- AIM OF THE EXERCISE -
Output every line of the entries from the line containing "to <250 250>" through the last, exactly, with no other content.

- RECORDS SHOWN -

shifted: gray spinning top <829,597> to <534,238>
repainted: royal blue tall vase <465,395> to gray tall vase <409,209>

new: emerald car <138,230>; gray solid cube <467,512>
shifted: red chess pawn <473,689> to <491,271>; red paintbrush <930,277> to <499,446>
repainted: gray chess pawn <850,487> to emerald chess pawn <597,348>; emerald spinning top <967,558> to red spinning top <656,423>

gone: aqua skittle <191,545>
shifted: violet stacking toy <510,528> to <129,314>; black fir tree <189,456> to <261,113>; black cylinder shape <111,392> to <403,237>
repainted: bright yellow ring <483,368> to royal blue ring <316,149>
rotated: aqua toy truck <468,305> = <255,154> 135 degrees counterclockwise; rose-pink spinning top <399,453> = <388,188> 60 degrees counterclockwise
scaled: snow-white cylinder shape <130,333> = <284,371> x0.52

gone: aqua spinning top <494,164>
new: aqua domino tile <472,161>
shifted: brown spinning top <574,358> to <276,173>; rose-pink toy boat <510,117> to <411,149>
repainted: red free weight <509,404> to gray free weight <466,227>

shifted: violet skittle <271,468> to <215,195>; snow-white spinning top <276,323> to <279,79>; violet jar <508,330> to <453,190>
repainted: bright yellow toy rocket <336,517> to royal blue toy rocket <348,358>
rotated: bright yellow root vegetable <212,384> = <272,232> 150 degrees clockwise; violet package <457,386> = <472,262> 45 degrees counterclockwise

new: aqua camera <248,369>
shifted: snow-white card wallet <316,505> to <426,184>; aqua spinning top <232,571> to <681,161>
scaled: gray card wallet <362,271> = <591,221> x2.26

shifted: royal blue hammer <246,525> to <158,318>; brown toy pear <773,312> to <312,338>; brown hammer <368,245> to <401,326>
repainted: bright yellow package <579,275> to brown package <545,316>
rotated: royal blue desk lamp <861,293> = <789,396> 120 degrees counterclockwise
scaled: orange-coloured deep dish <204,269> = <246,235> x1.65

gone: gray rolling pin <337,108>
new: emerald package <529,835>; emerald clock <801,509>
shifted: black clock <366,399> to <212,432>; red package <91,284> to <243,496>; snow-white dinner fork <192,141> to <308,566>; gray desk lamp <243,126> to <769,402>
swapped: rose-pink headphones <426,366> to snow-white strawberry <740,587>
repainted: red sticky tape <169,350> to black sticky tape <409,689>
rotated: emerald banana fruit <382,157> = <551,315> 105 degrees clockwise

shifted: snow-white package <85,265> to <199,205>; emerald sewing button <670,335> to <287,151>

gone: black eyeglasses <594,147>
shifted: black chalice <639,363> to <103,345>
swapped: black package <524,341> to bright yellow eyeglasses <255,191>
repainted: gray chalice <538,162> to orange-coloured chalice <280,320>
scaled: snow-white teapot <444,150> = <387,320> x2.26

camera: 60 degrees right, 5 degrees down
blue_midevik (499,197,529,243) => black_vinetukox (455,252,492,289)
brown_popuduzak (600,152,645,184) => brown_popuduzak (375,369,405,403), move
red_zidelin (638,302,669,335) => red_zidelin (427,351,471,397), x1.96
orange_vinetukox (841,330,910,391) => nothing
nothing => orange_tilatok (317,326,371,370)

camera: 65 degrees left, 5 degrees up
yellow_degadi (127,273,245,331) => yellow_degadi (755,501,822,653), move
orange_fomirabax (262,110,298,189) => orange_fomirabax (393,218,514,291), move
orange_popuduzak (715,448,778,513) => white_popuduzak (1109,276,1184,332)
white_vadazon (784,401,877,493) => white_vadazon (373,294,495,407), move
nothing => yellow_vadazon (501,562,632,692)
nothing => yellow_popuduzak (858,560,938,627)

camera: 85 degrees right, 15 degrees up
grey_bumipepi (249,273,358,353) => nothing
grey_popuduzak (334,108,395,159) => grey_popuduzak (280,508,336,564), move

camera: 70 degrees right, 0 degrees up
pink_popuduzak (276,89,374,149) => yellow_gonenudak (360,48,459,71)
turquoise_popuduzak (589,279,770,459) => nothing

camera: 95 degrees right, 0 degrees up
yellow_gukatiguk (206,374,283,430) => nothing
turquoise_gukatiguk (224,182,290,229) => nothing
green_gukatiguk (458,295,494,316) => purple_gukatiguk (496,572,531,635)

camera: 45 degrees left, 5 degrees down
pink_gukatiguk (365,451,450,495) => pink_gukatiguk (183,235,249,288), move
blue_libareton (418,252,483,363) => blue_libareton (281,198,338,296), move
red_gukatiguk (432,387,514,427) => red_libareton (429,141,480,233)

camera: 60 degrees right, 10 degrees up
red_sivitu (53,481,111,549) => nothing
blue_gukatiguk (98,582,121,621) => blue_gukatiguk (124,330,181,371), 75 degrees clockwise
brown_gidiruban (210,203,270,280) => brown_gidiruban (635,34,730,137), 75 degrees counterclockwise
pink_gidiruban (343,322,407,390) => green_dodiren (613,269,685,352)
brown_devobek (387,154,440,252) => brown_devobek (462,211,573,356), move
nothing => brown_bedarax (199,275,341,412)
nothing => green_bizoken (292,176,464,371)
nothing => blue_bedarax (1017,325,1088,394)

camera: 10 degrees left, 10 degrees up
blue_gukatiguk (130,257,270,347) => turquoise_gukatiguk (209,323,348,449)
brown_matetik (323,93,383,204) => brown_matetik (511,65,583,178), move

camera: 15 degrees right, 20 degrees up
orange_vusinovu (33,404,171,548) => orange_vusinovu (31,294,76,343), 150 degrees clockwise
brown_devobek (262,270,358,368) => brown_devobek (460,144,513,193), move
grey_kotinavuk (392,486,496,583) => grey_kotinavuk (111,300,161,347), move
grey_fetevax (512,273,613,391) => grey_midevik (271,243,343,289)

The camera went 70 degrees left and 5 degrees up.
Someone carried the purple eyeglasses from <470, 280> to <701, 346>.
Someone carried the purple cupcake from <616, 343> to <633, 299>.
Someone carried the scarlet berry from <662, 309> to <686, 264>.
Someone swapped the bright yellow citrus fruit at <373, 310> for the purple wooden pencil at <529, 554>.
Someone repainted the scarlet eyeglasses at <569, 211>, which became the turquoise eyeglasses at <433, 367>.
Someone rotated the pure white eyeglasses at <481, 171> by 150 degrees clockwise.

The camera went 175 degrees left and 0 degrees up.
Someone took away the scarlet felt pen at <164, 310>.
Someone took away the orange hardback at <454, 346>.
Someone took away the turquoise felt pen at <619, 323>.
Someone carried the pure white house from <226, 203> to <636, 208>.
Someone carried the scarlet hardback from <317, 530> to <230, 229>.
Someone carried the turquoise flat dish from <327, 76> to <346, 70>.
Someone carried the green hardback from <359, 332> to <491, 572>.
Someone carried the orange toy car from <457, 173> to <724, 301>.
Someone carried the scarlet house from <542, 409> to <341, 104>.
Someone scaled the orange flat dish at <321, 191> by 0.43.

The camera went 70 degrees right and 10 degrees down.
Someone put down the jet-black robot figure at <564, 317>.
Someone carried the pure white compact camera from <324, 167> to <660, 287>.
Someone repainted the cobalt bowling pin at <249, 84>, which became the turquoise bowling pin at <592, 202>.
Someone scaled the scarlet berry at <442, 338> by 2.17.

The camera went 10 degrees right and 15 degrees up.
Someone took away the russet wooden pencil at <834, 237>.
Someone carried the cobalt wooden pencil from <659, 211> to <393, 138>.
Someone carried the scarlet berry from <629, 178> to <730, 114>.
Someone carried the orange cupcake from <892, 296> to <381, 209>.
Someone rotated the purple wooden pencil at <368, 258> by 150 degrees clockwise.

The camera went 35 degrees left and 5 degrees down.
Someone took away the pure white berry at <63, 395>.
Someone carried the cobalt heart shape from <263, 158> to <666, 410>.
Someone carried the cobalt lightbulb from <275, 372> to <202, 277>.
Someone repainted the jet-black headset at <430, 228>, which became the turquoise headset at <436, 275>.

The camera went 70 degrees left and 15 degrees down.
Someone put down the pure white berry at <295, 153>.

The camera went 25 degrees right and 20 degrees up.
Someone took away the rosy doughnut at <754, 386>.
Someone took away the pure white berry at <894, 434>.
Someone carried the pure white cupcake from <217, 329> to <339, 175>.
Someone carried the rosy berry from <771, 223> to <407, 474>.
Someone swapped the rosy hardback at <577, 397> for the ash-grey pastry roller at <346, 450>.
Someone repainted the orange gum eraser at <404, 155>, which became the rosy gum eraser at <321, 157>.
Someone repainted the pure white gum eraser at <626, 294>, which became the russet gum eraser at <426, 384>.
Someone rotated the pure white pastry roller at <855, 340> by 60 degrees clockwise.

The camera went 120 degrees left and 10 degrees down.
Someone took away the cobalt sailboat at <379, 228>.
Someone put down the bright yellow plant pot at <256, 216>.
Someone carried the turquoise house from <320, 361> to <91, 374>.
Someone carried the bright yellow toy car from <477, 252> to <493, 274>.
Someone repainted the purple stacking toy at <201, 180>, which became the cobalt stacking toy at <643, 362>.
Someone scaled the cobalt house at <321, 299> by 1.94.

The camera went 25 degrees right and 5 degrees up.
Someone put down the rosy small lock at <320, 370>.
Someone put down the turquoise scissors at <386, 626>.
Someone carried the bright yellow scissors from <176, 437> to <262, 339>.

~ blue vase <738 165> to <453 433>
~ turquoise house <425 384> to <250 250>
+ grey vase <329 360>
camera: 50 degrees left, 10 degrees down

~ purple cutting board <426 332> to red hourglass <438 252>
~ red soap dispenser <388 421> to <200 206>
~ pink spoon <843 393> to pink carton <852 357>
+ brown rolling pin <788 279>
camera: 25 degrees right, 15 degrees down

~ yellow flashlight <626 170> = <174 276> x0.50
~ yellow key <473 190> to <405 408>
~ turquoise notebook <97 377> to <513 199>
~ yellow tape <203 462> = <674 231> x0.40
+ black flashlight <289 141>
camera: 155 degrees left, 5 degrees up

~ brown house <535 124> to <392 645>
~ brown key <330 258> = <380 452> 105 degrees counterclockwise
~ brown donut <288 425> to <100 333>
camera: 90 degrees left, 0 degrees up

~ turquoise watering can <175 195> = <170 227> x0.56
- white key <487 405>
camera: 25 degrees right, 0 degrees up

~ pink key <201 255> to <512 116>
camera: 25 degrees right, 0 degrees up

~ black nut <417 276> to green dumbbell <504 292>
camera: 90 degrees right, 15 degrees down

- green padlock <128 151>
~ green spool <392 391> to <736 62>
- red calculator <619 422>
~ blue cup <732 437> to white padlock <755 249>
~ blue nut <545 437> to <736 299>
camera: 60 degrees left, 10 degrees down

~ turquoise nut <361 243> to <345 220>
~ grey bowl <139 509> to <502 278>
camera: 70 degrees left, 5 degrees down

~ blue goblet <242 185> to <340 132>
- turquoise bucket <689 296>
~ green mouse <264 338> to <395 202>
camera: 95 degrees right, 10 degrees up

- RESPONSE TO THIS TASK -
~ turquoise house <425 384> to <250 250>
+ grey vase <329 360>
camera: 50 degrees left, 10 degrees down

~ purple cutting board <426 332> to red hourglass <438 252>
~ red soap dispenser <388 421> to <200 206>
~ pink spoon <843 393> to pink carton <852 357>
+ brown rolling pin <788 279>
camera: 25 degrees right, 15 degrees down

~ yellow flashlight <626 170> = <174 276> x0.50
~ yellow key <473 190> to <405 408>
~ turquoise notebook <97 377> to <513 199>
~ yellow tape <203 462> = <674 231> x0.40
+ black flashlight <289 141>
camera: 155 degrees left, 5 degrees up

~ brown house <535 124> to <392 645>
~ brown key <330 258> = <380 452> 105 degrees counterclockwise
~ brown donut <288 425> to <100 333>
camera: 90 degrees left, 0 degrees up

~ turquoise watering can <175 195> = <170 227> x0.56
- white key <487 405>
camera: 25 degrees right, 0 degrees up

~ pink key <201 255> to <512 116>
camera: 25 degrees right, 0 degrees up

~ black nut <417 276> to green dumbbell <504 292>
camera: 90 degrees right, 15 degrees down

- green padlock <128 151>
~ green spool <392 391> to <736 62>
- red calculator <619 422>
~ blue cup <732 437> to white padlock <755 249>
~ blue nut <545 437> to <736 299>
camera: 60 degrees left, 10 degrees down

~ turquoise nut <361 243> to <345 220>
~ grey bowl <139 509> to <502 278>
camera: 70 degrees left, 5 degrees down

~ blue goblet <242 185> to <340 132>
- turquoise bucket <689 296>
~ green mouse <264 338> to <395 202>
camera: 95 degrees right, 10 degrees up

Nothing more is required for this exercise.